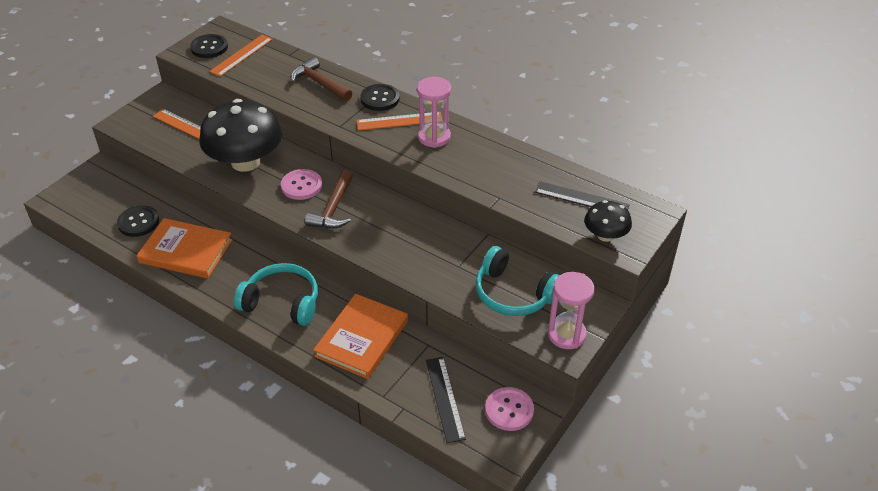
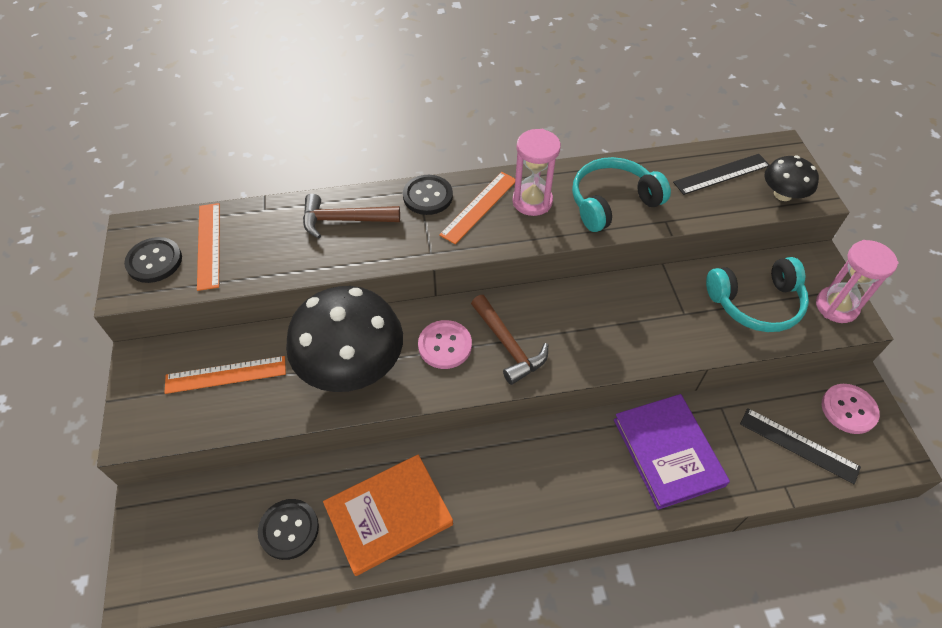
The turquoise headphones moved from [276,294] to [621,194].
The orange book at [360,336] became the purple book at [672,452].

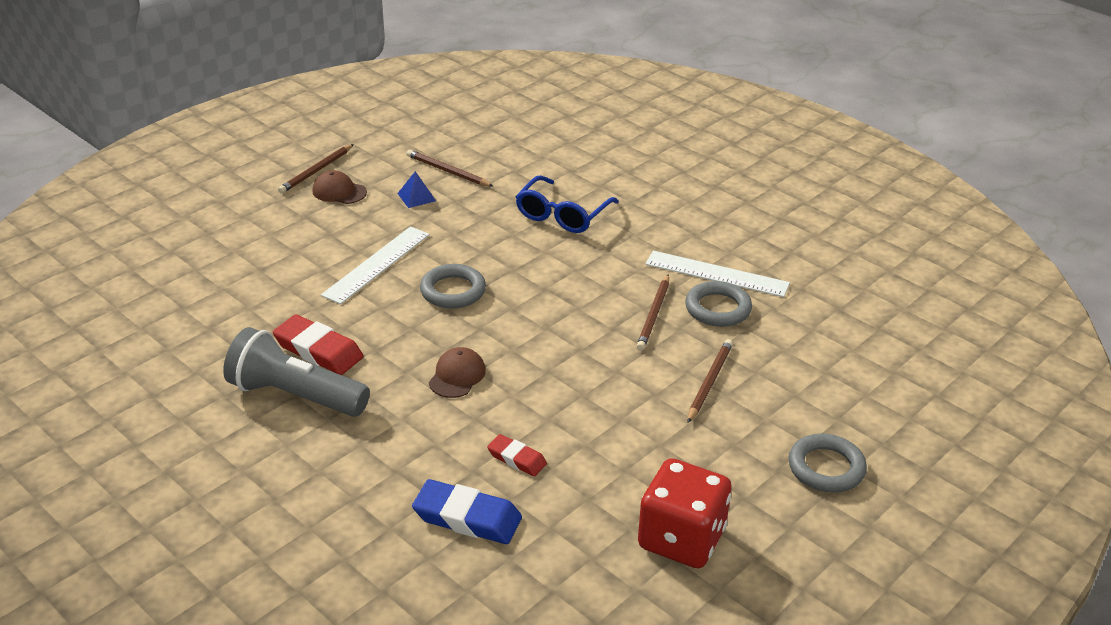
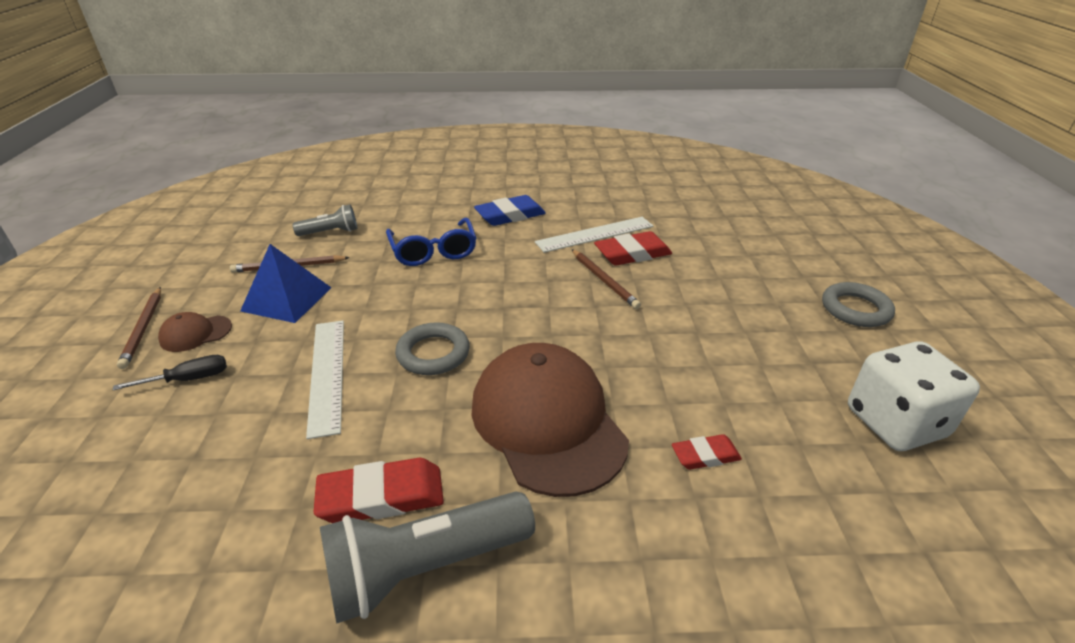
The brown pencil at [710,381] disappeared.
The black screwdriver at [170,372] appeared.
The grey flashlight at [325,220] appeared.
The blue eraser moved from [467,511] to [510,210].
The grey ring at [718,304] was replaced by the red eraser at [633,248].
The red dice at [685,513] became the white dice at [914,396].
The blue pyramid at [416,189] changed to 1.90 times the size.
The brown cap at [457,372] changed to 2.35 times the size.

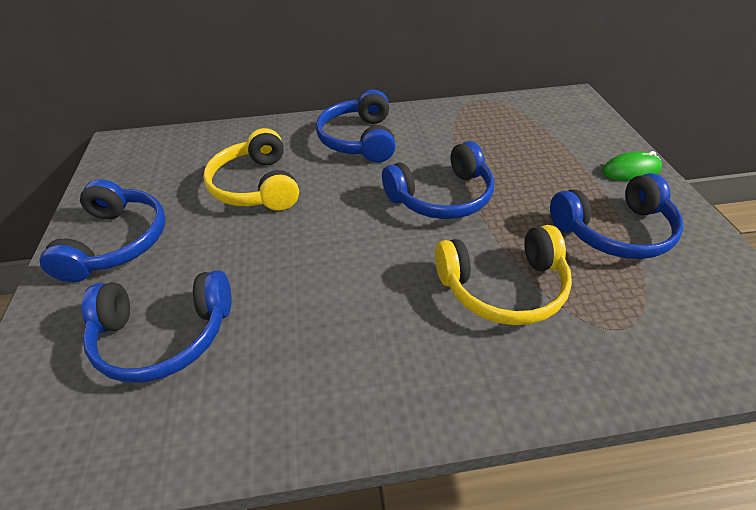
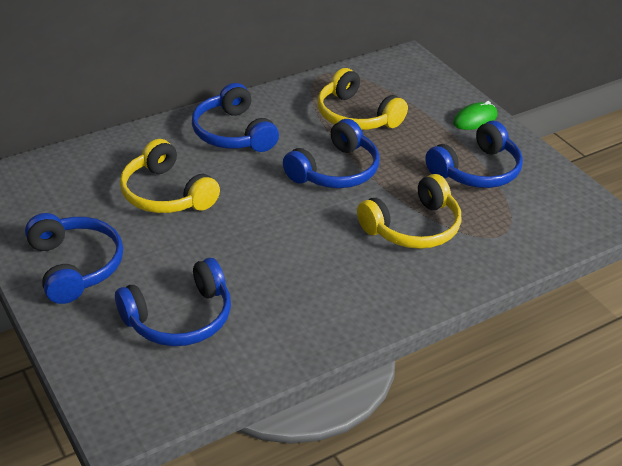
The yellow headphones at [362,99] appeared.

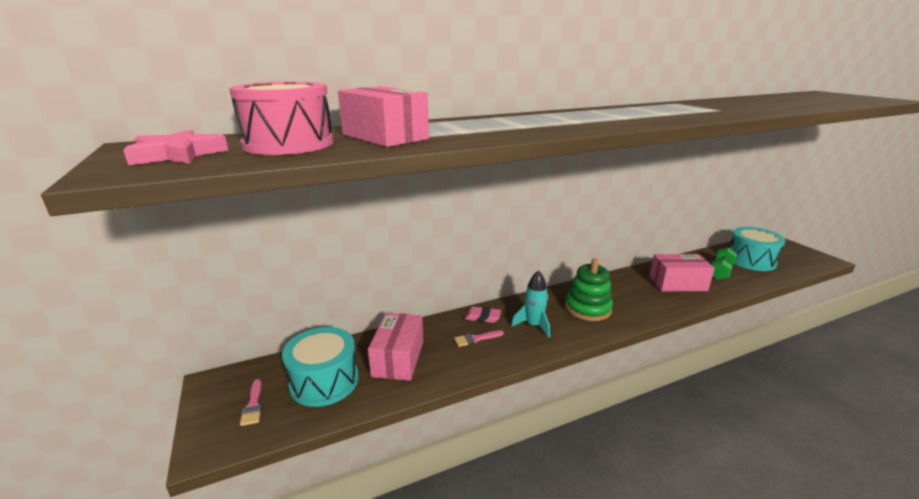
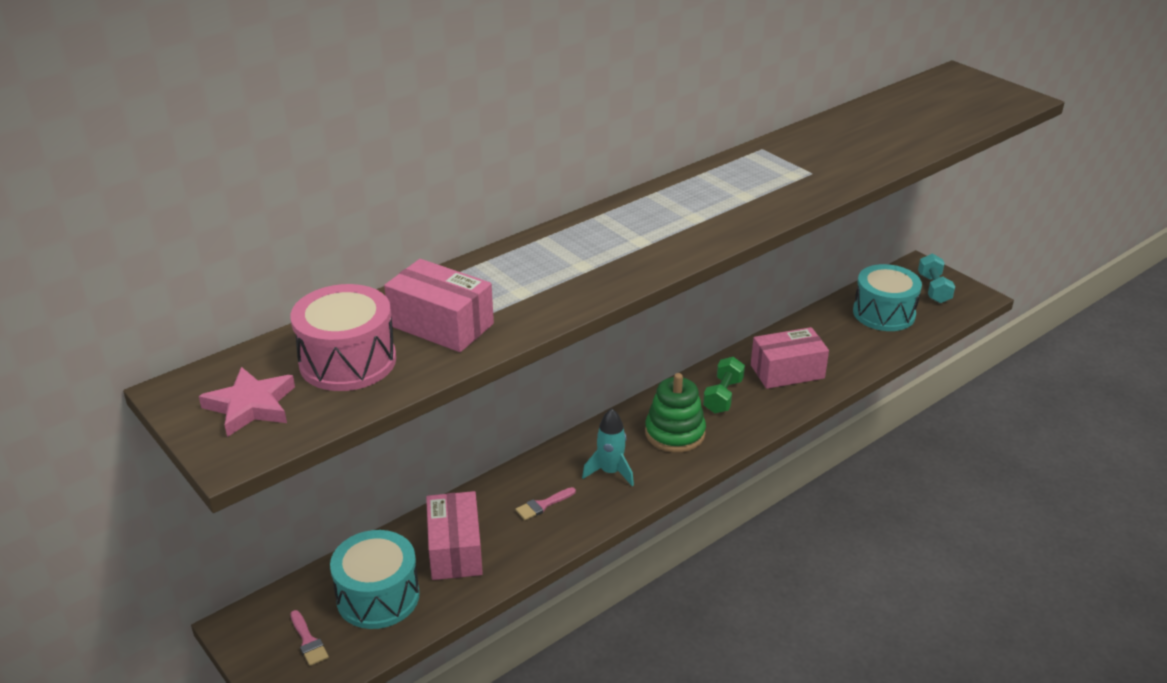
The pink eraser at [482,315] disappeared.
The turquoise dumbbell at [936,278] appeared.
The green dumbbell moved from [724,263] to [724,385].

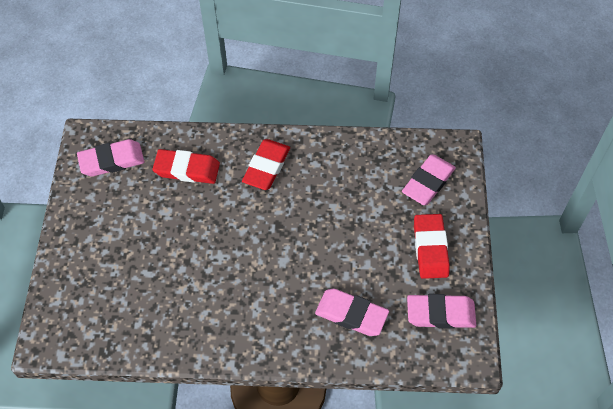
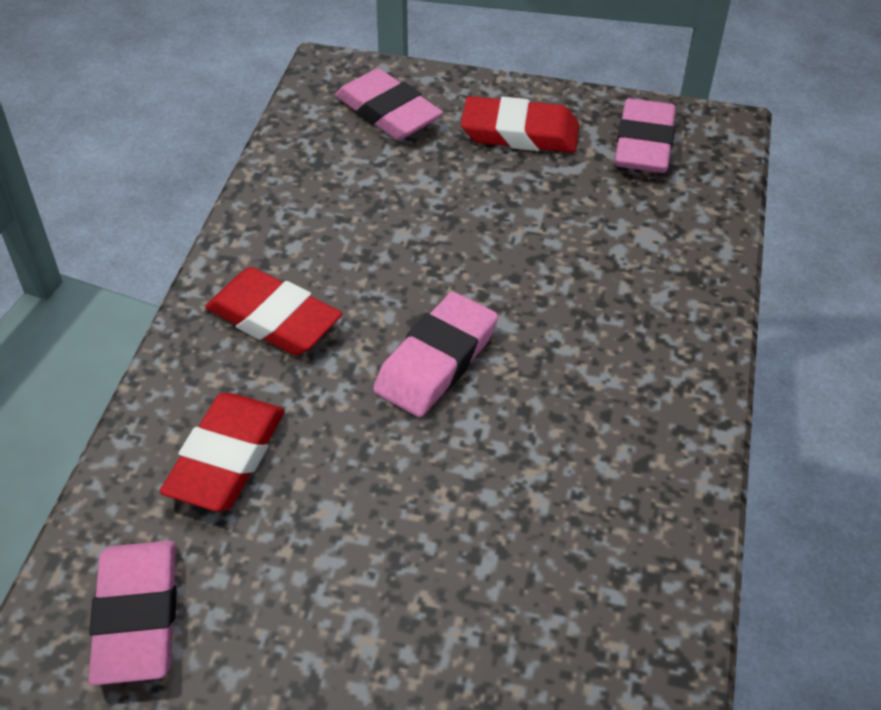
The pink eraser moved from [352,312] to [435,354].

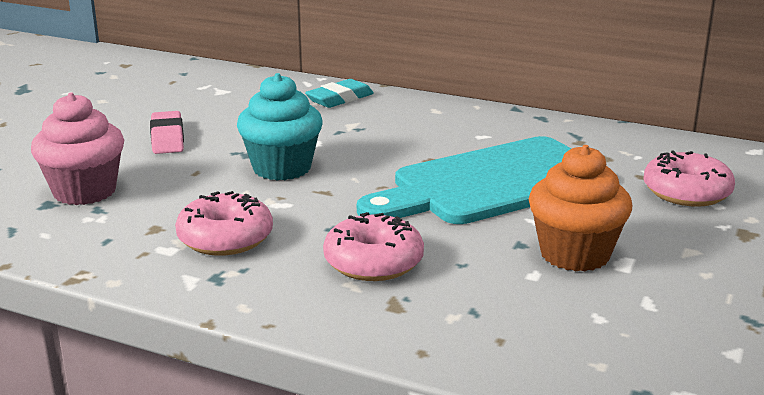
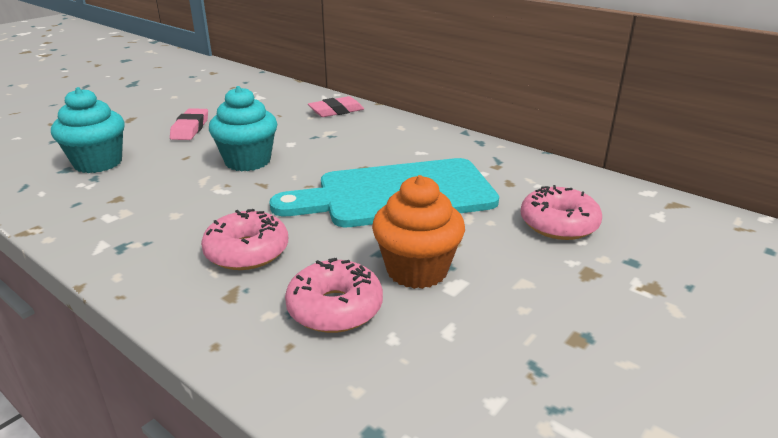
The pink donut moved from [224,223] to [334,295].
The pink cupcake at [77,148] became the turquoise cupcake at [88,130].
The turquoise eraser at [339,93] became the pink eraser at [336,106].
______________________________
§ **WHAT YOU HAVE TO DO**
The full material above must be output verbatim, minus any pictures.

§ **RESPONSE BELOW**
The turquoise headphones moved from [276,294] to [621,194].
The orange book at [360,336] became the purple book at [672,452].

The brown pencil at [710,381] disappeared.
The black screwdriver at [170,372] appeared.
The grey flashlight at [325,220] appeared.
The blue eraser moved from [467,511] to [510,210].
The grey ring at [718,304] was replaced by the red eraser at [633,248].
The red dice at [685,513] became the white dice at [914,396].
The blue pyramid at [416,189] changed to 1.90 times the size.
The brown cap at [457,372] changed to 2.35 times the size.

The yellow headphones at [362,99] appeared.

The pink eraser at [482,315] disappeared.
The turquoise dumbbell at [936,278] appeared.
The green dumbbell moved from [724,263] to [724,385].

The pink eraser moved from [352,312] to [435,354].

The pink donut moved from [224,223] to [334,295].
The pink cupcake at [77,148] became the turquoise cupcake at [88,130].
The turquoise eraser at [339,93] became the pink eraser at [336,106].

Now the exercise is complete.